● **ACTIVITY**
Could you repeat exactly the lines from the one containing "pear (green) (no." through the last line of the records, with no pictures?

====== PROVIDED DATA

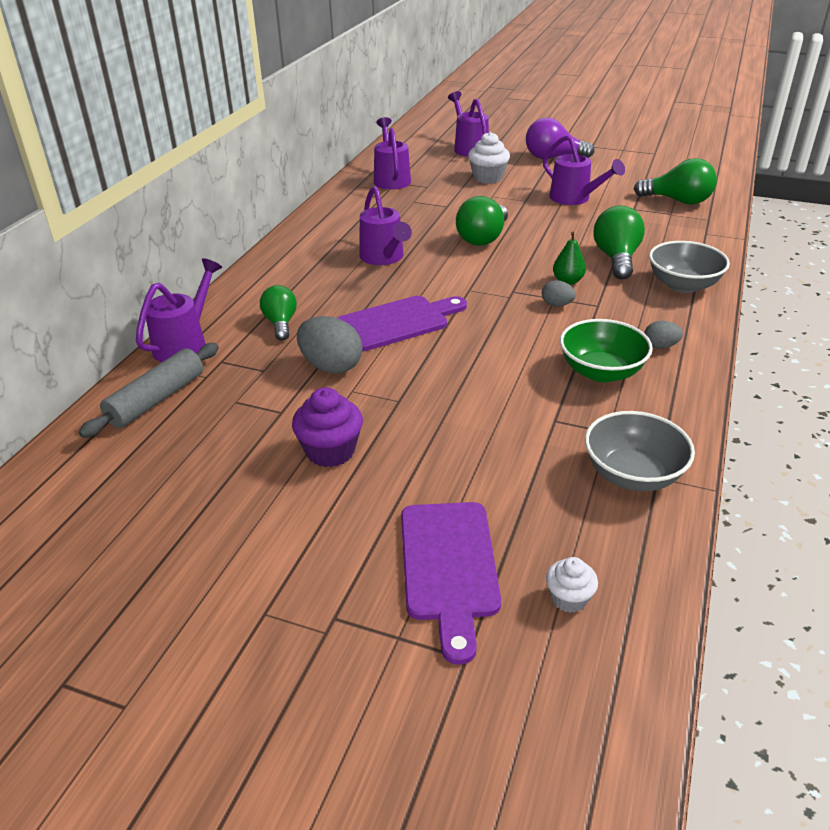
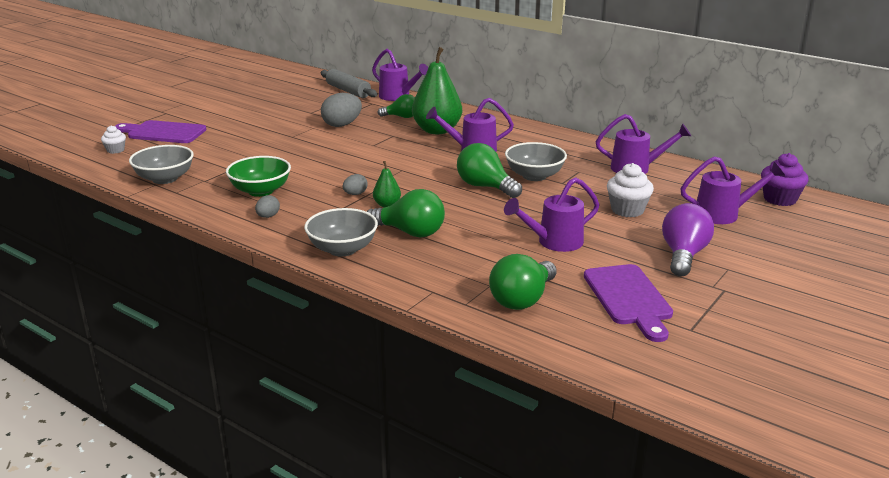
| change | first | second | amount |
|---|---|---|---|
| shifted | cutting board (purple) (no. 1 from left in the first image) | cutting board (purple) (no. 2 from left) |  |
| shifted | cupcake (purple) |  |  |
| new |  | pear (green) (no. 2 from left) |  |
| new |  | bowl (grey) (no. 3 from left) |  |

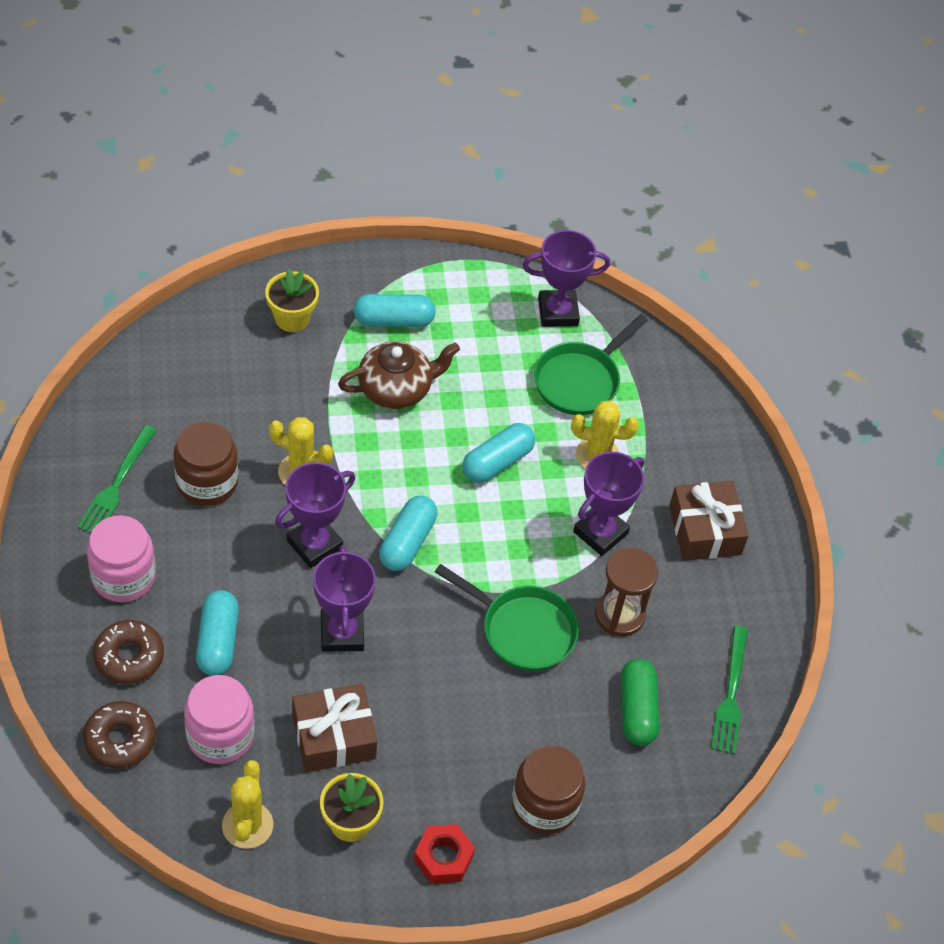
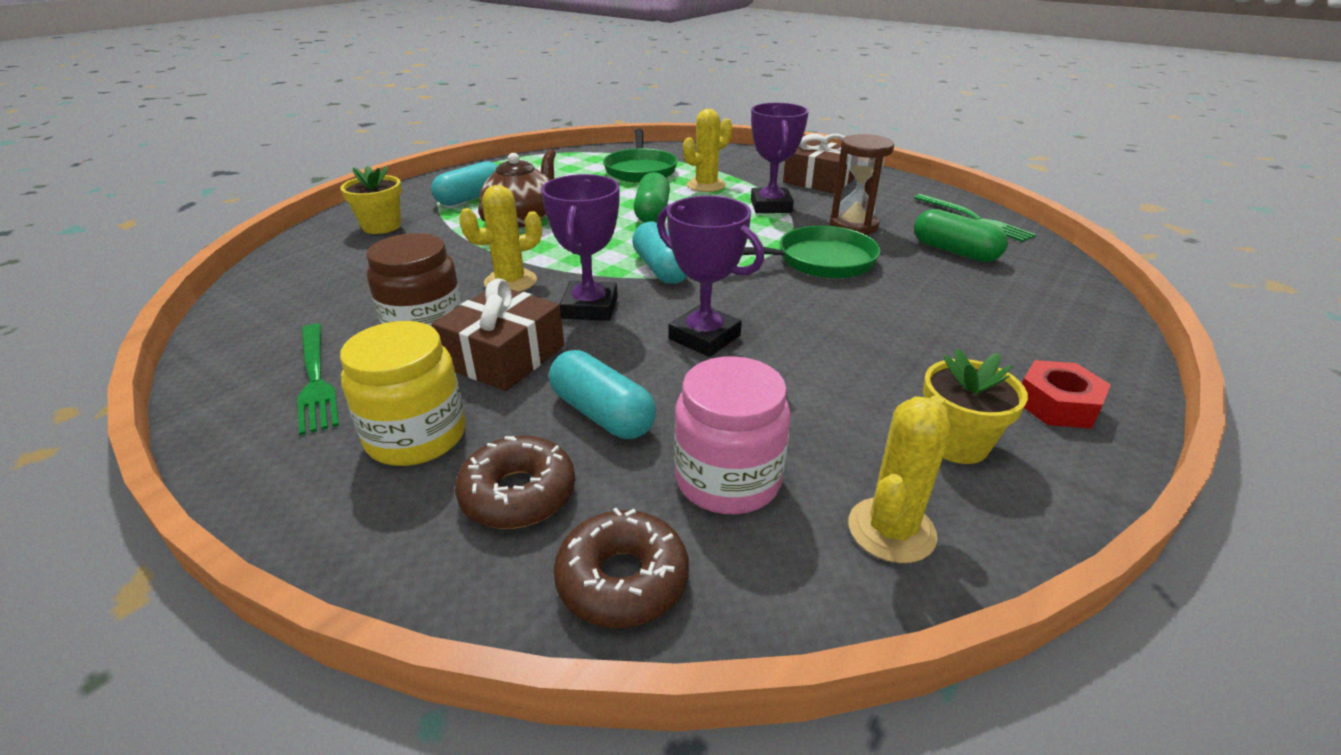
| change | first | second | amount |
|---|---|---|---|
| gone | trophy (purple) (no. 3 from left) |  |  |
| repainted | capsule (turquoise) (no. 4 from left) | capsule (green) (no. 1 from left) |  |
| repainted | jar (pink) (no. 1 from left) | jar (yellow) |  |
| shifted | gift (brown) (no. 1 from left) |  |  |
| gone | jar (brown) (no. 2 from left) |  |  |
| rotated | cactus (yellow) (no. 1 from left in the first image) | cactus (yellow) (no. 3 from left) | 75 degrees clockwise |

============

● **EXERCISE OUTPUT**
| new |  | pear (green) (no. 2 from left) |  |
| new |  | bowl (grey) (no. 3 from left) |  |

| change | first | second | amount |
|---|---|---|---|
| gone | trophy (purple) (no. 3 from left) |  |  |
| repainted | capsule (turquoise) (no. 4 from left) | capsule (green) (no. 1 from left) |  |
| repainted | jar (pink) (no. 1 from left) | jar (yellow) |  |
| shifted | gift (brown) (no. 1 from left) |  |  |
| gone | jar (brown) (no. 2 from left) |  |  |
| rotated | cactus (yellow) (no. 1 from left in the first image) | cactus (yellow) (no. 3 from left) | 75 degrees clockwise |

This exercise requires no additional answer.